[Source records]
<<<<

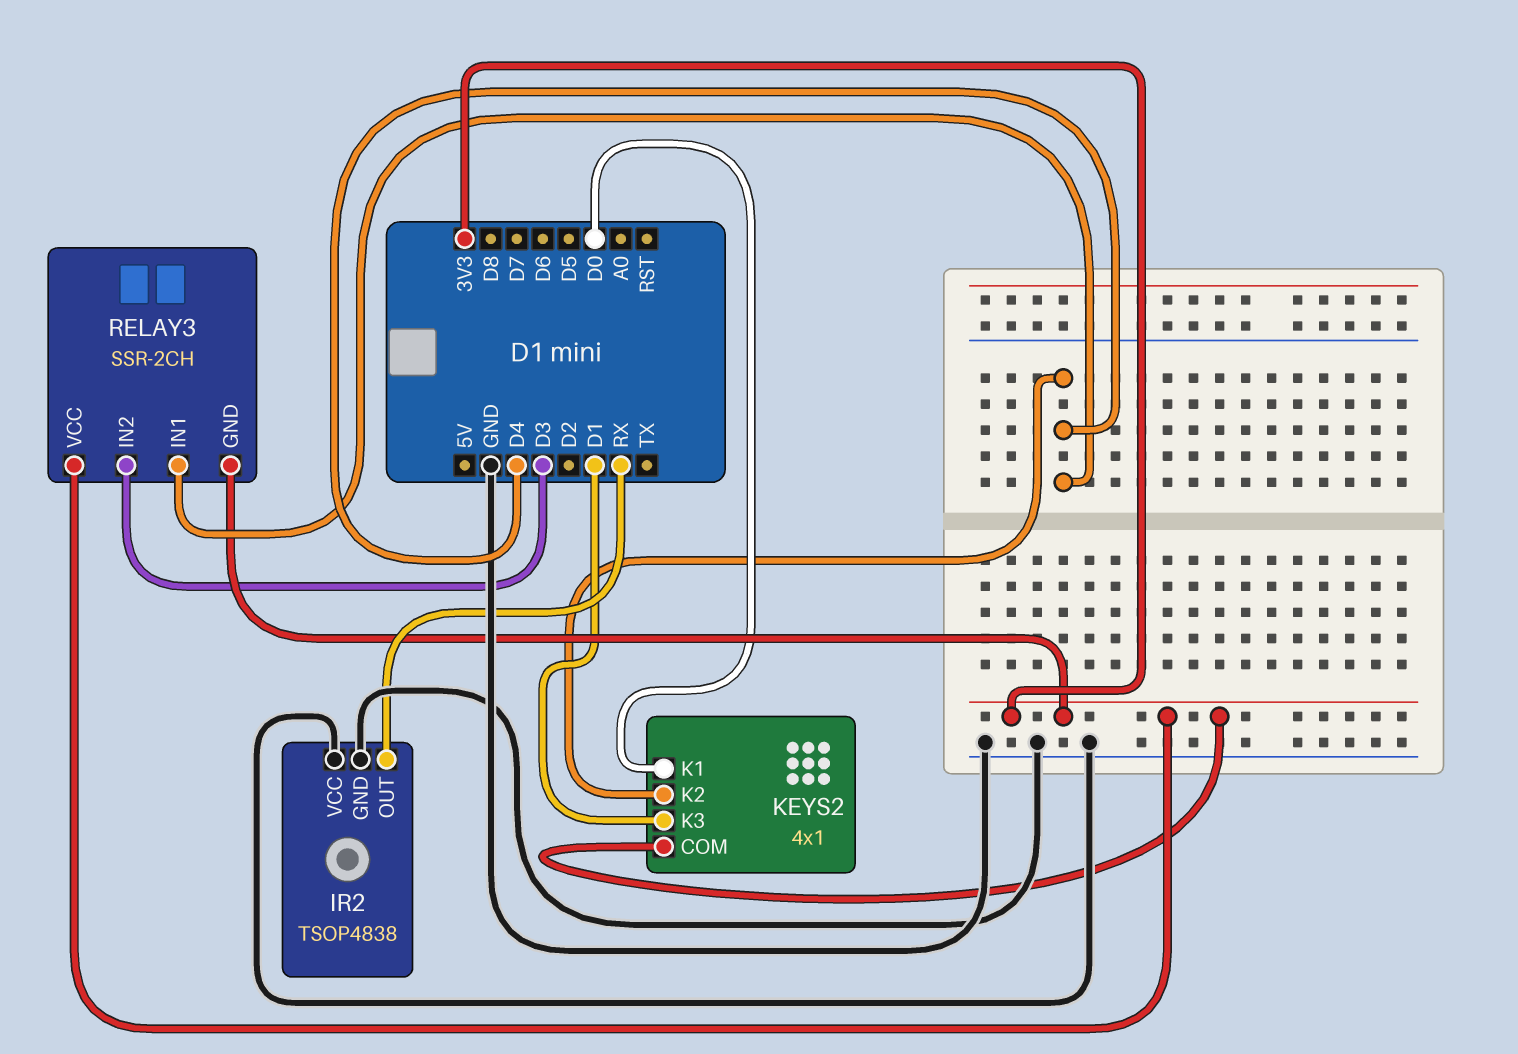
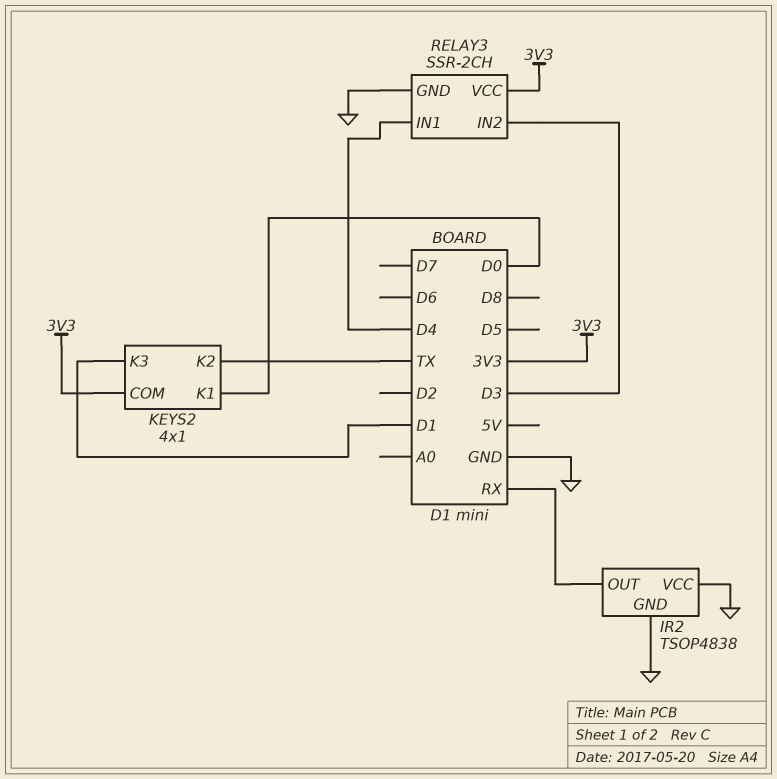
KEYS2 pin K2: D4 -> TX
RELAY3 pin GND: 3V3 -> GND

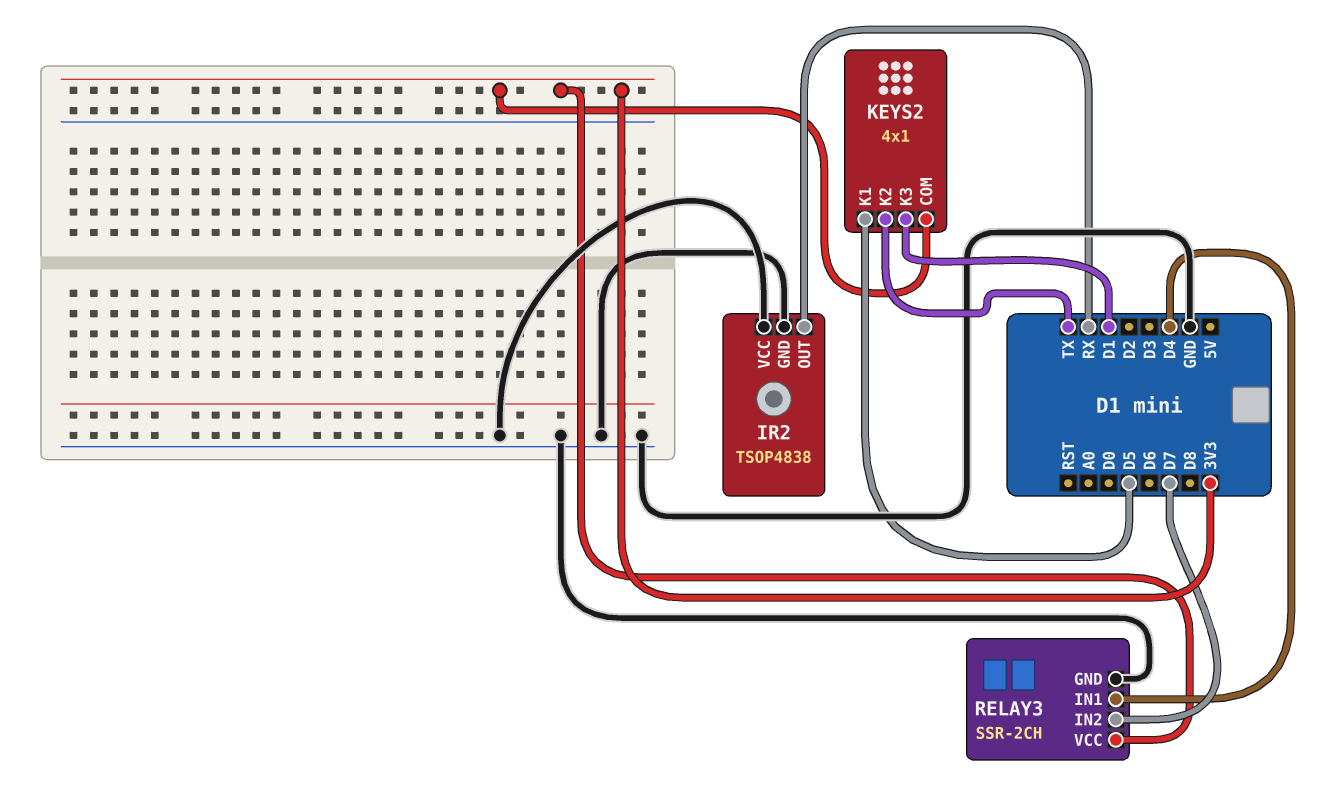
KEYS2 pin K1: D0 -> D5
RELAY3 pin IN2: D3 -> D7

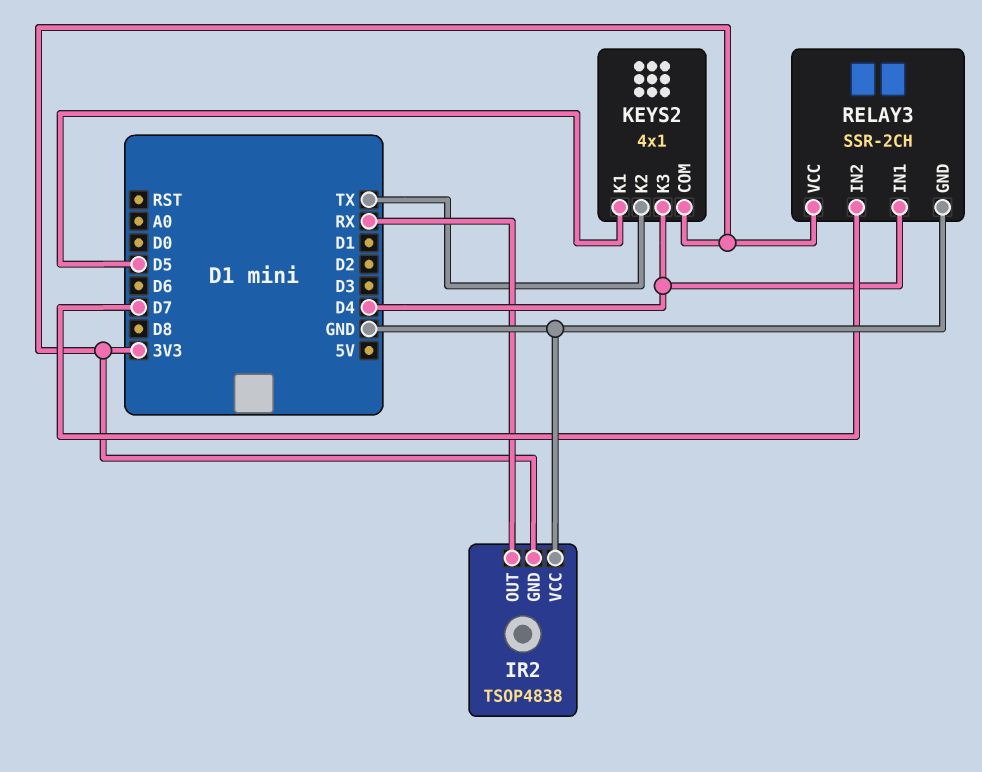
IR2 pin GND: GND -> 3V3
KEYS2 pin K3: D1 -> D4

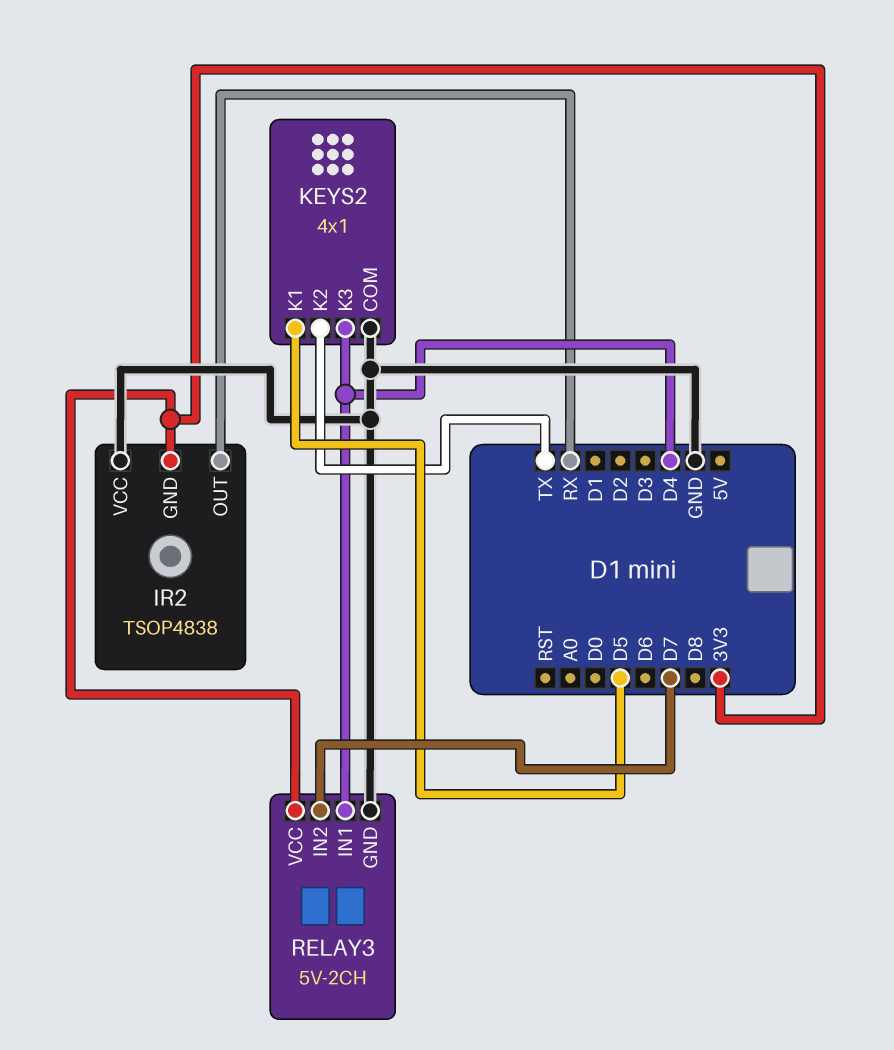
KEYS2 pin COM: 3V3 -> GND
RELAY3: SSR-2CH -> 5V-2CH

>>>>

• Prompt: Beginning with the line that contains "KEYS2 pin K1: D0 -> D5" and ending with the last line of the entries above, repeat each line exactly, but not the pictures.

• Exercise output:
KEYS2 pin K1: D0 -> D5
RELAY3 pin IN2: D3 -> D7

IR2 pin GND: GND -> 3V3
KEYS2 pin K3: D1 -> D4

KEYS2 pin COM: 3V3 -> GND
RELAY3: SSR-2CH -> 5V-2CH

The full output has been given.